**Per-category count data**
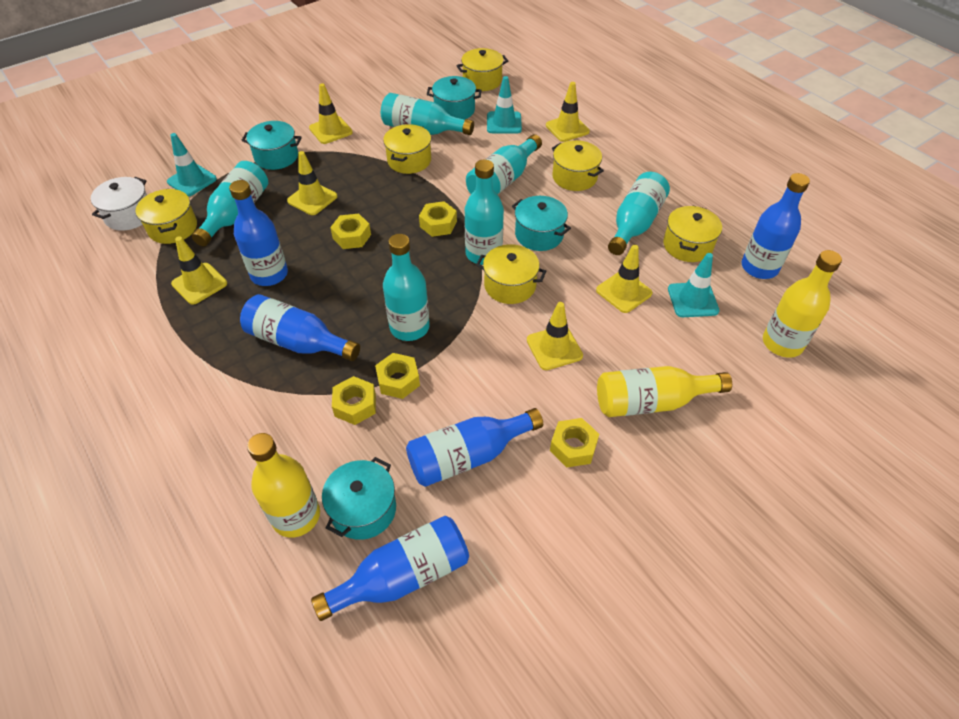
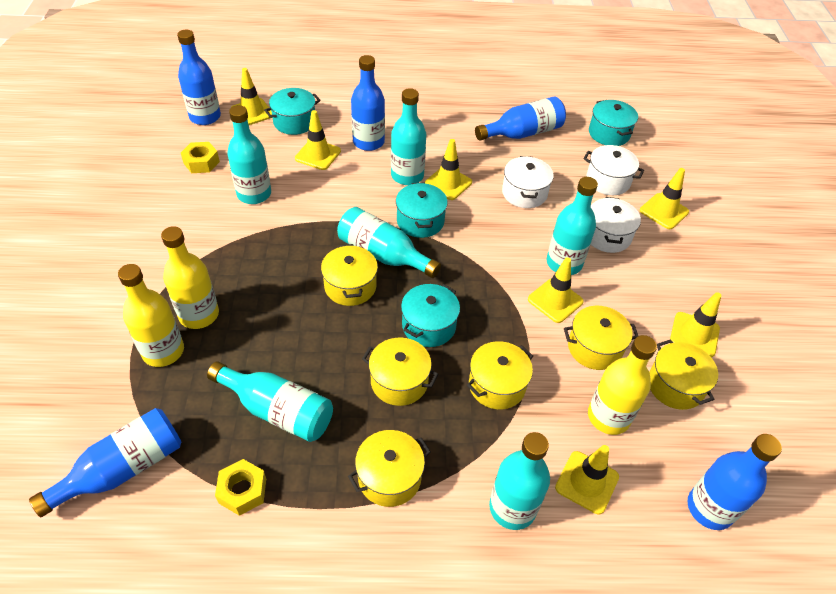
turquoise traffic cone: 3 -> 0
white pot: 1 -> 3
yellow nut: 5 -> 2
yellow traffic cone: 6 -> 7

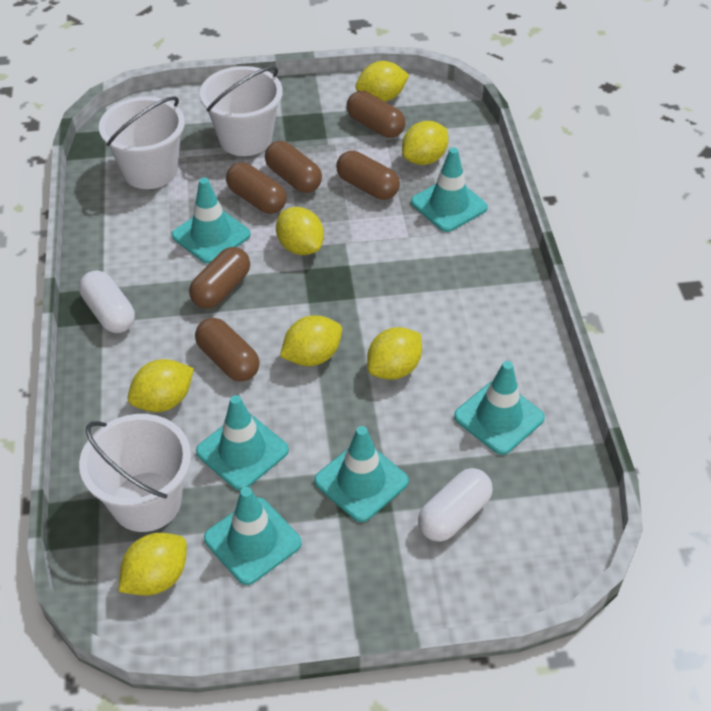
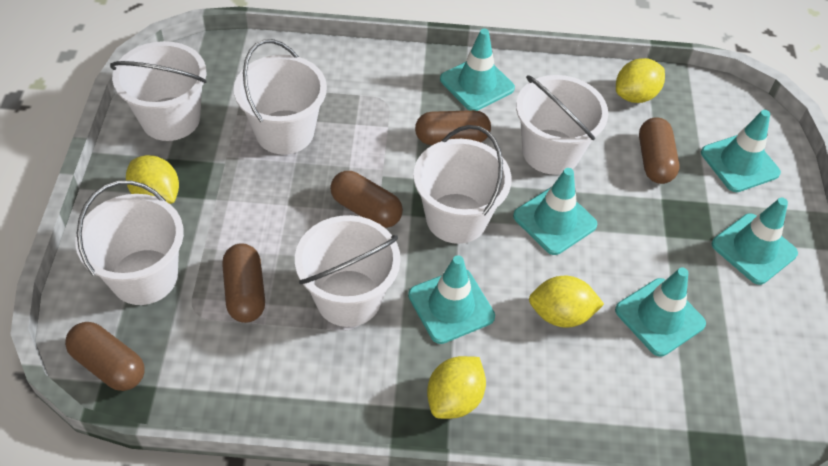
brown capsule: 6 -> 5
white bucket: 3 -> 6
white capsule: 2 -> 0
yellow lemon: 7 -> 4

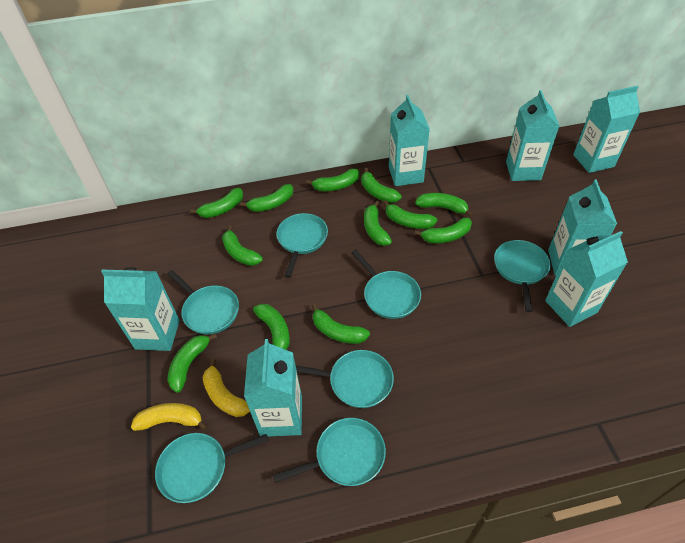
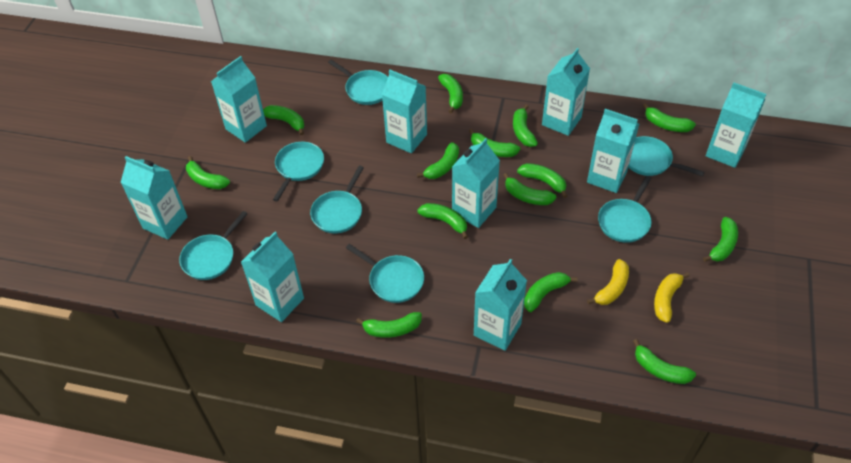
green banana: 12 -> 14
turquoise carton: 7 -> 9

**WHAT IS BEING ASKED**
From the first line to the last, write out the data exactly, dropping any pictures.

**SOLUTION TO THE PROBLEM**
turquoise traffic cone: 3 -> 0
white pot: 1 -> 3
yellow nut: 5 -> 2
yellow traffic cone: 6 -> 7

brown capsule: 6 -> 5
white bucket: 3 -> 6
white capsule: 2 -> 0
yellow lemon: 7 -> 4

green banana: 12 -> 14
turquoise carton: 7 -> 9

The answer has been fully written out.